### REQUEST
Convert the items below into a JSON array of strings, with one string per line and blank lines excluded. Omit the pictures from the output.

### INPUT DATA
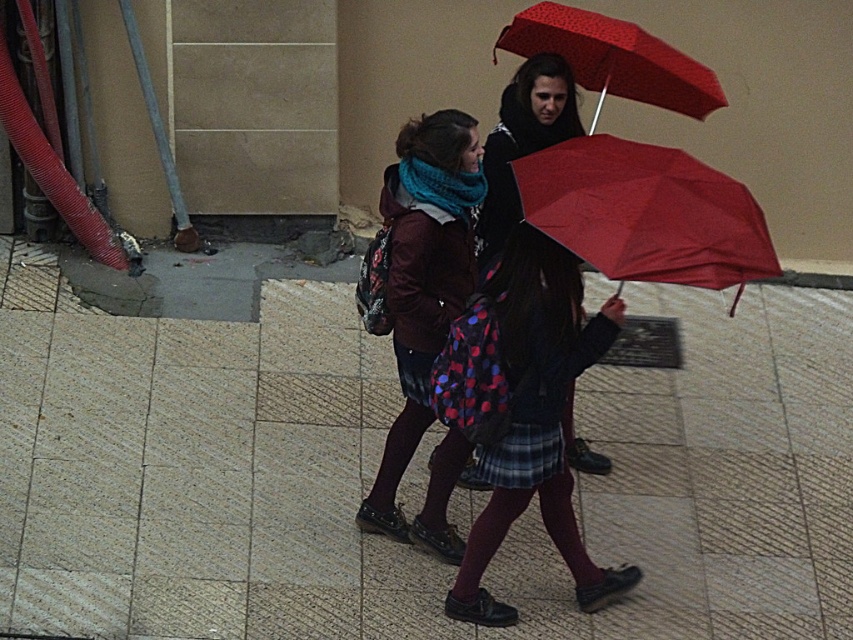
Question: Which of the following is the closest to the observer?

Choices:
 (A) smooth concrete pavement at center
 (B) matte black jacket at center
 (C) matte red umbrella at center

Answer: (C)

Question: Can you confirm if matte red umbrella at center is bigger than matte black coat at center?

Choices:
 (A) yes
 (B) no

Answer: (A)

Question: Which point appears farthest from the camera in this image?

Choices:
 (A) (335, 579)
 (B) (550, 448)
 (C) (445, 136)

Answer: (A)

Question: Is smooth concrete pavement at center behind polka dot fabric dress at center?

Choices:
 (A) no
 (B) yes

Answer: (B)

Question: Which object appears closest to the camera in this image?

Choices:
 (A) polka dot fabric dress at center
 (B) smooth concrete pavement at center
 (C) matte black jacket at center
 (D) red dotted umbrella at upper center

Answer: (A)

Question: Does polka dot fabric dress at center have a greater width compared to matte black coat at center?

Choices:
 (A) yes
 (B) no

Answer: (A)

### ANSWER TO THIS TASK
[
  "Question: Which of the following is the closest to the observer?",
  "Choices:",
  " (A) smooth concrete pavement at center",
  " (B) matte black jacket at center",
  " (C) matte red umbrella at center",
  "Answer: (C)",
  "Question: Can you confirm if matte red umbrella at center is bigger than matte black coat at center?",
  "Choices:",
  " (A) yes",
  " (B) no",
  "Answer: (A)",
  "Question: Which point appears farthest from the camera in this image?",
  "Choices:",
  " (A) (335, 579)",
  " (B) (550, 448)",
  " (C) (445, 136)",
  "Answer: (A)",
  "Question: Is smooth concrete pavement at center behind polka dot fabric dress at center?",
  "Choices:",
  " (A) no",
  " (B) yes",
  "Answer: (B)",
  "Question: Which object appears closest to the camera in this image?",
  "Choices:",
  " (A) polka dot fabric dress at center",
  " (B) smooth concrete pavement at center",
  " (C) matte black jacket at center",
  " (D) red dotted umbrella at upper center",
  "Answer: (A)",
  "Question: Does polka dot fabric dress at center have a greater width compared to matte black coat at center?",
  "Choices:",
  " (A) yes",
  " (B) no",
  "Answer: (A)"
]